DATASET EXTRACT:
————————

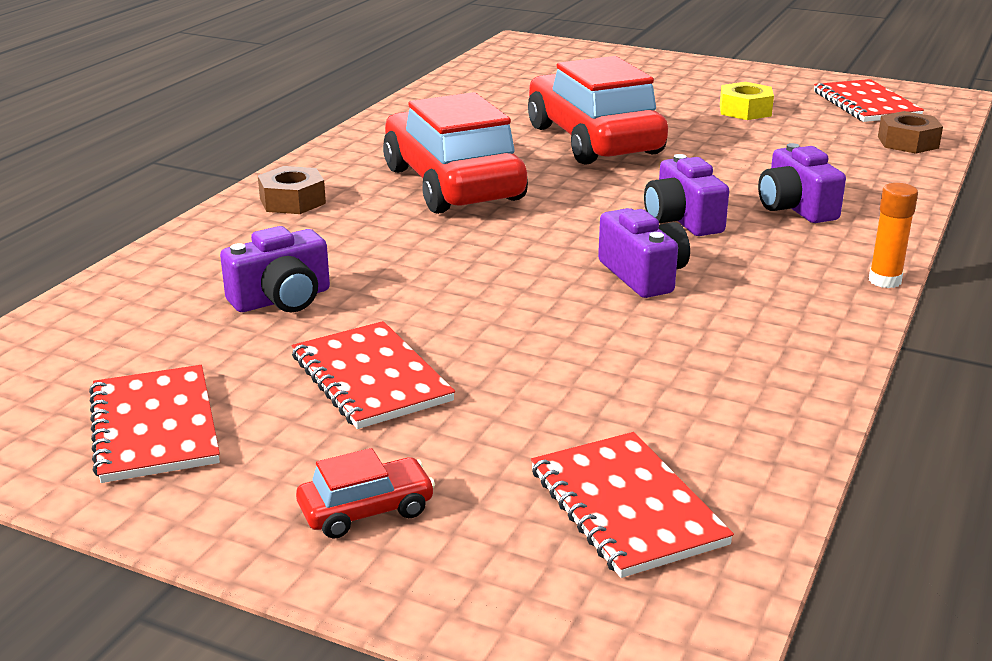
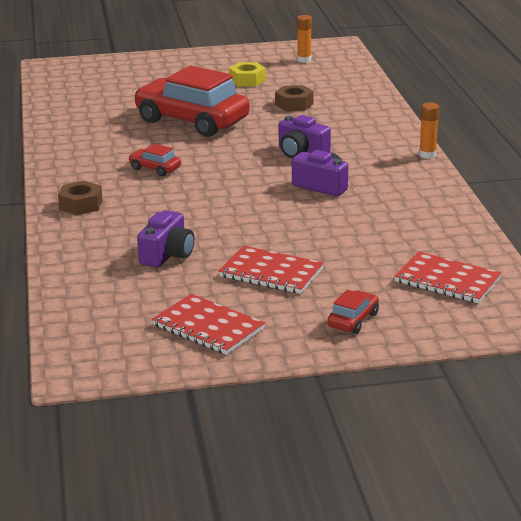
camera: 35 degrees left, 0 degrees up
(452, 184) = (155, 168): red car -> red car, size x0.42
(795, 208) = (345, 130): purple camera -> none
(866, 104) = (304, 60): red notebook -> orange glue stick
(907, 142) = (352, 78): brown nut -> brown nut (294, 104)

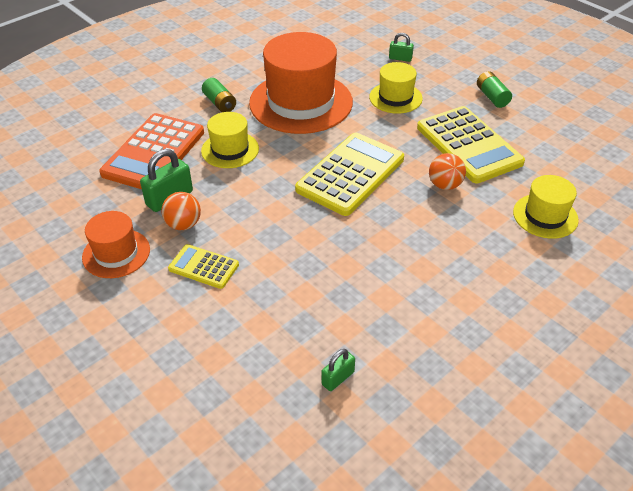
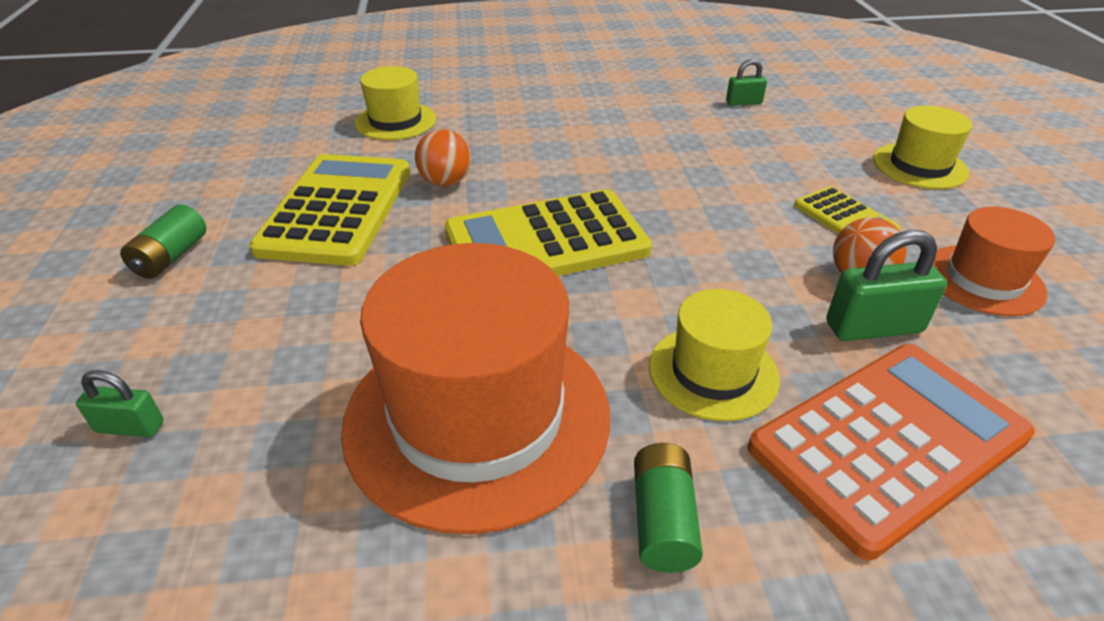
camera: 145 degrees left, 5 degrees down
(395, 98) = (300, 332): yellow hat -> yellow hat (919, 166)
(400, 58) = (130, 427): green padlock -> green padlock turned 45 degrees counterclockwise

————————

Search the listing for the string "degrees". Copy each line where it is found.

camera: 35 degrees left, 0 degrees up
camera: 145 degrees left, 5 degrees down
(400, 58) = (130, 427): green padlock -> green padlock turned 45 degrees counterclockwise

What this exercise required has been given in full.